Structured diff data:
____

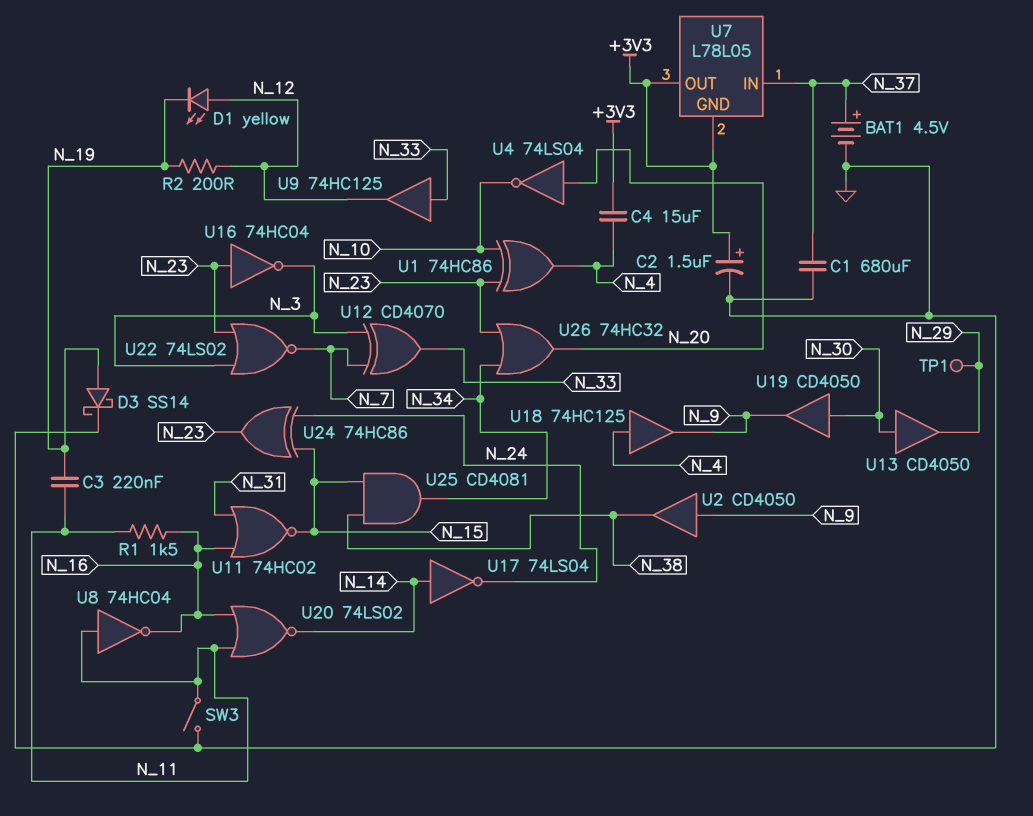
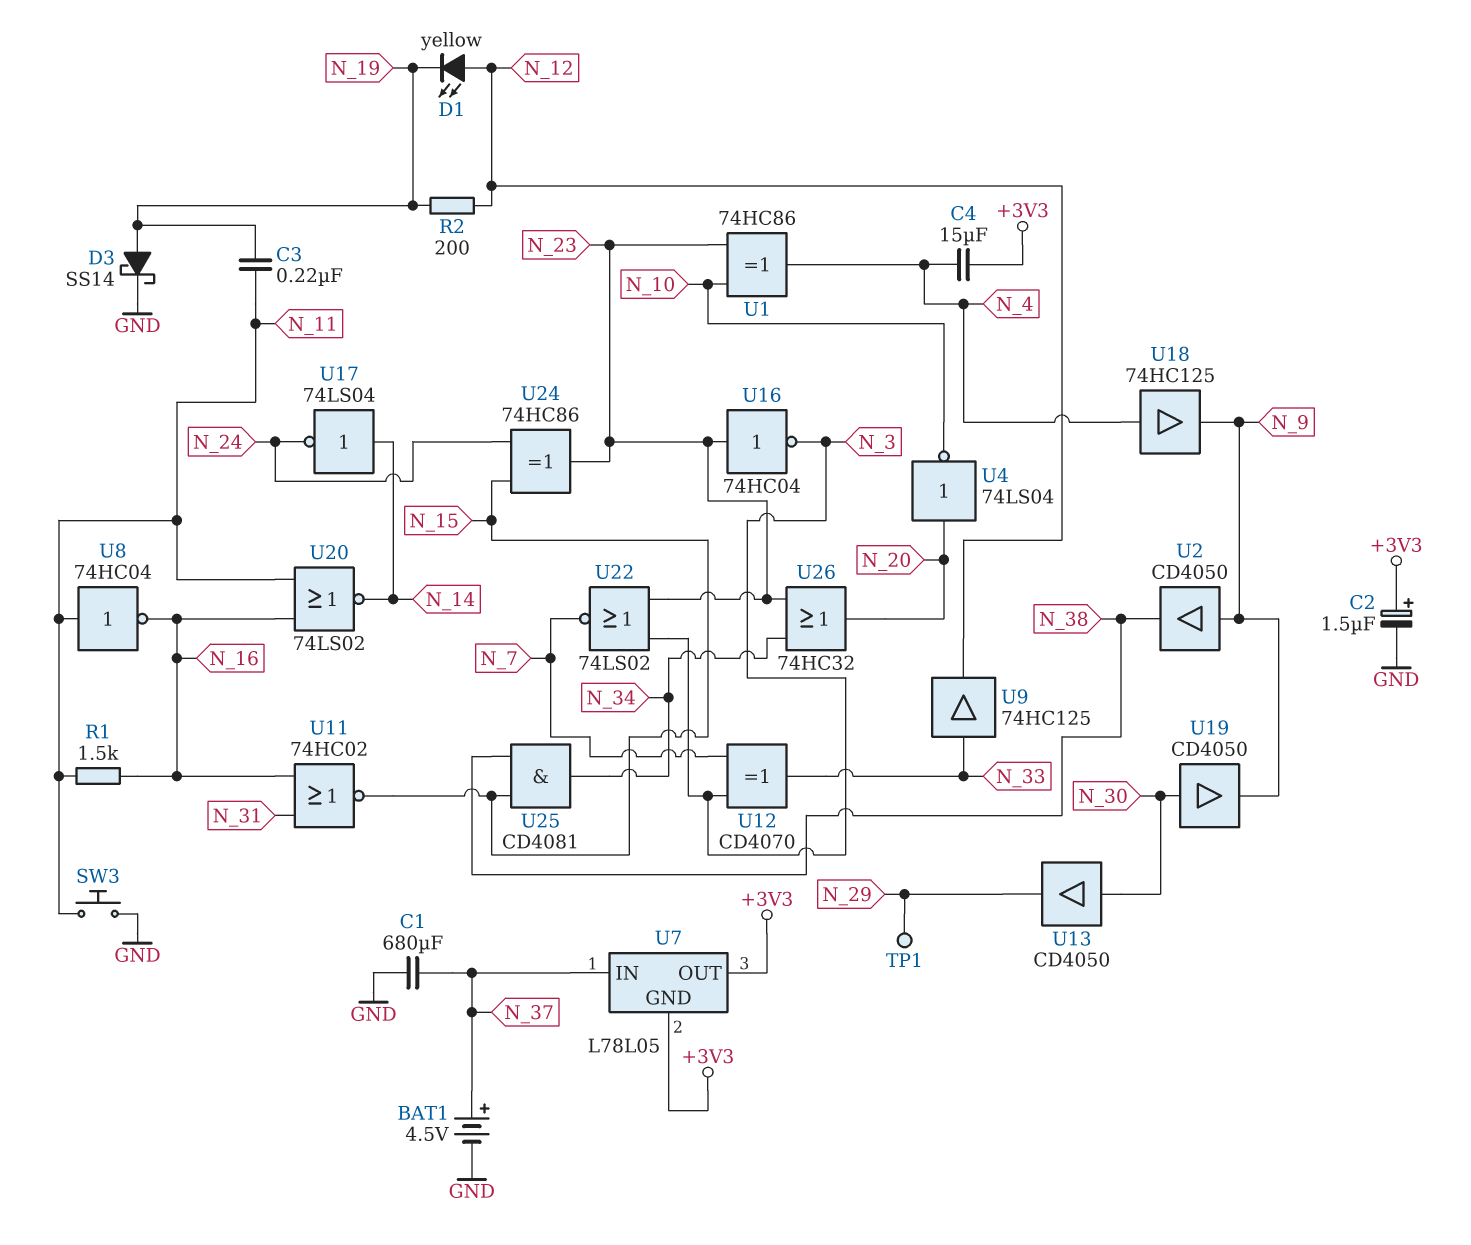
SW3: switch (GND, N_11) -> button (GND, N_11)

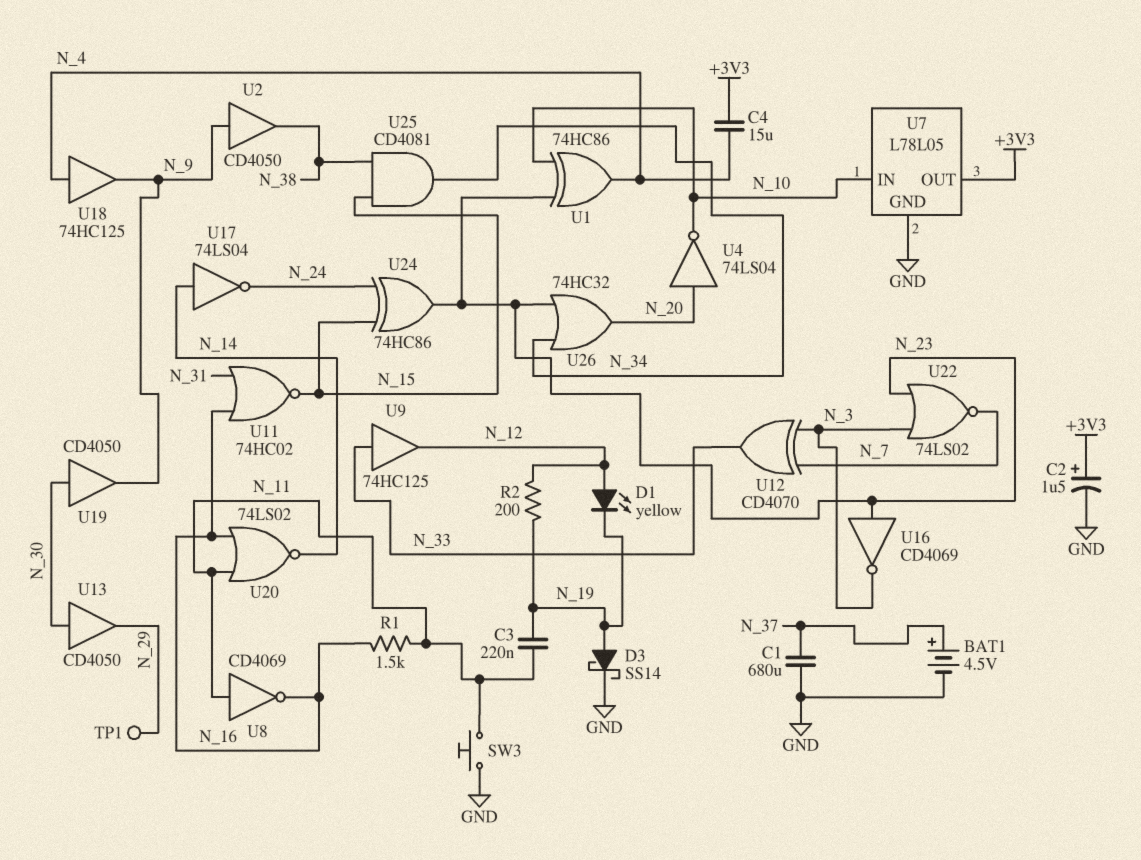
U7 pin GND: +3V3 -> GND
U7 pin IN: N_37 -> N_10
U8: NOT 74HC04 (in N_11, out N_16) -> NOT CD4069 (in N_11, out N_16)
U16: NOT 74HC04 (in N_23, out N_3) -> NOT CD4069 (in N_23, out N_3)

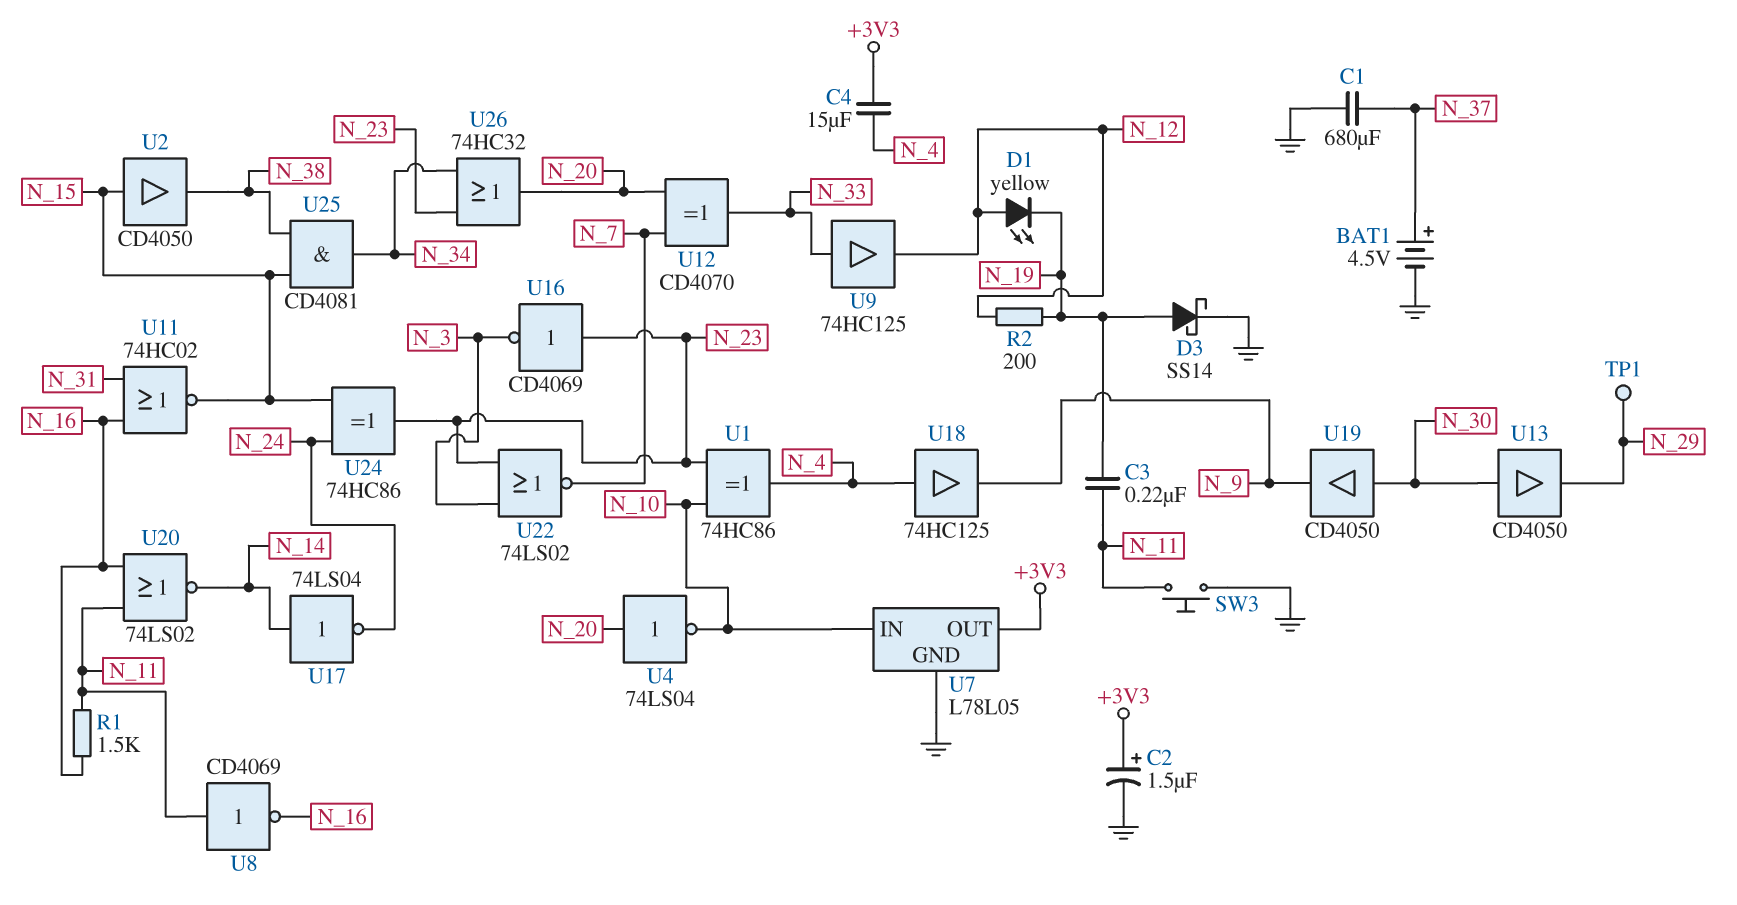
U2: buffer CD4050 (in N_9, out N_38) -> buffer CD4050 (in N_15, out N_38)
U12: XOR CD4070 (in N_3, in N_7, out N_33) -> XOR CD4070 (in N_7, in N_20, out N_33)

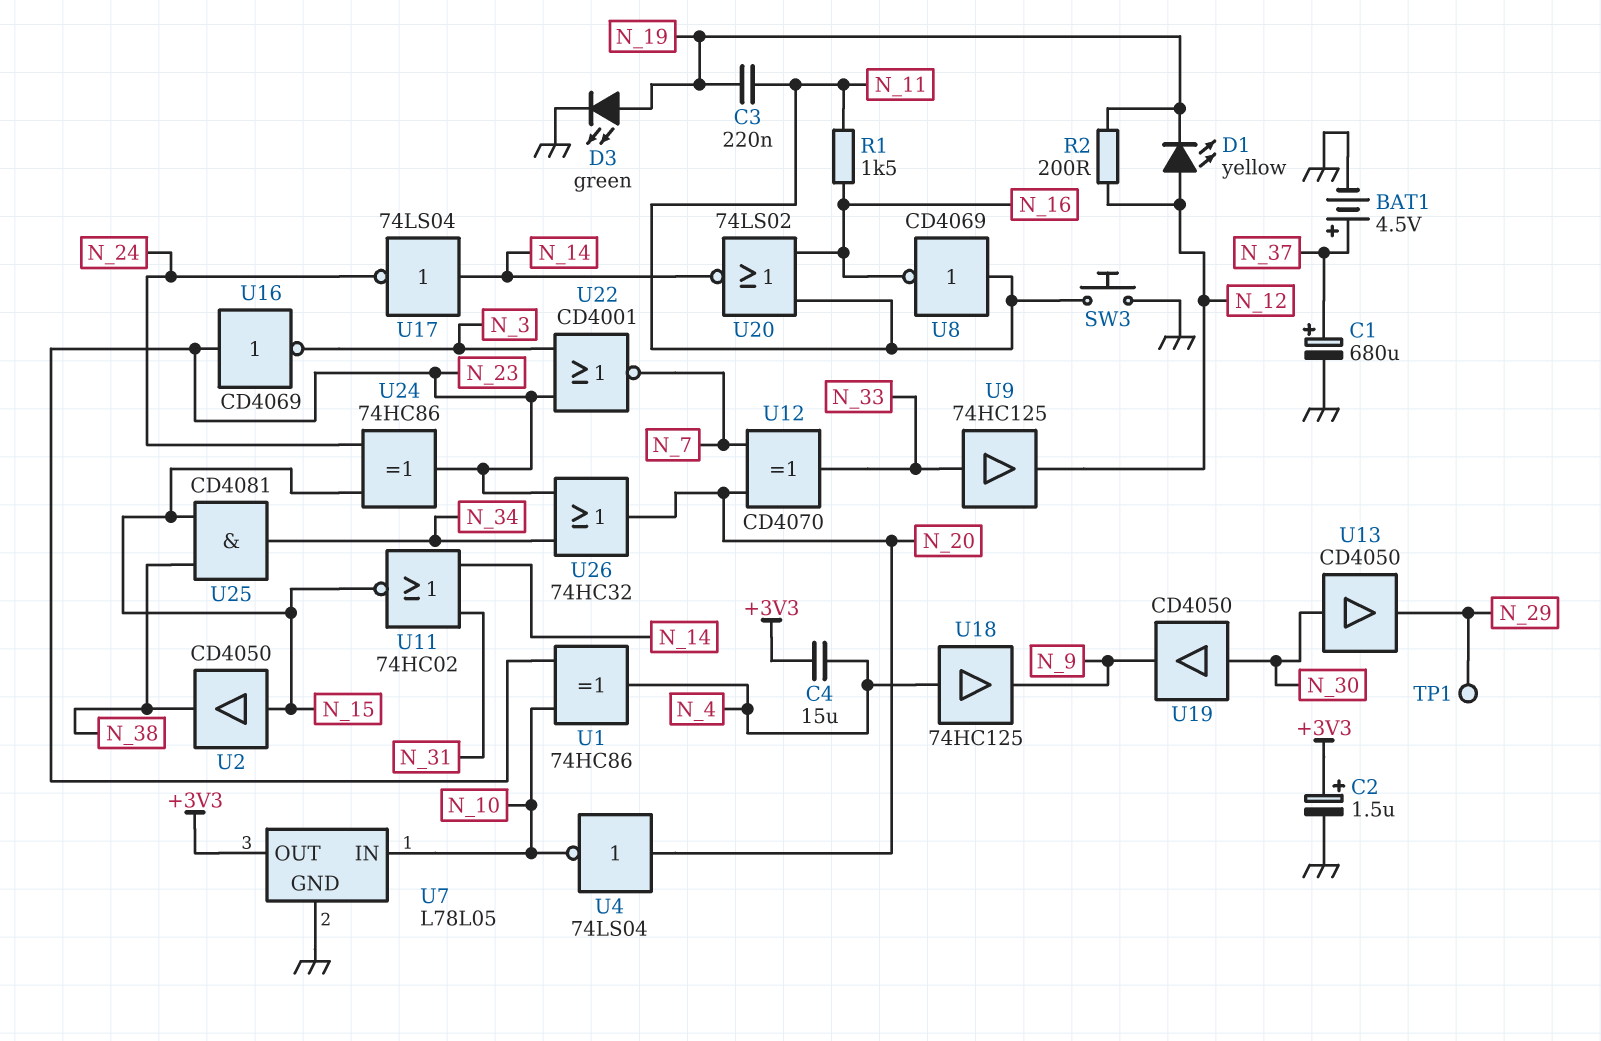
C1: 680uF (GND, N_37) -> 680uF (plus N_37, minus GND)
D3: schottky SS14 (A N_19, K GND) -> LED green (A N_19, K GND)
U11: NOR 74HC02 (in N_16, in N_31, out N_15) -> NOR 74HC02 (in N_14, in N_31, out N_15)
U22: NOR 74LS02 (in N_3, in N_23, out N_7) -> NOR CD4001 (in N_3, in N_23, out N_7)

____

▶ **Requirement**:
Copy out the entries exactly. No pictures.

▶ **The answer**:
SW3: switch (GND, N_11) -> button (GND, N_11)

U7 pin GND: +3V3 -> GND
U7 pin IN: N_37 -> N_10
U8: NOT 74HC04 (in N_11, out N_16) -> NOT CD4069 (in N_11, out N_16)
U16: NOT 74HC04 (in N_23, out N_3) -> NOT CD4069 (in N_23, out N_3)

U2: buffer CD4050 (in N_9, out N_38) -> buffer CD4050 (in N_15, out N_38)
U12: XOR CD4070 (in N_3, in N_7, out N_33) -> XOR CD4070 (in N_7, in N_20, out N_33)

C1: 680uF (GND, N_37) -> 680uF (plus N_37, minus GND)
D3: schottky SS14 (A N_19, K GND) -> LED green (A N_19, K GND)
U11: NOR 74HC02 (in N_16, in N_31, out N_15) -> NOR 74HC02 (in N_14, in N_31, out N_15)
U22: NOR 74LS02 (in N_3, in N_23, out N_7) -> NOR CD4001 (in N_3, in N_23, out N_7)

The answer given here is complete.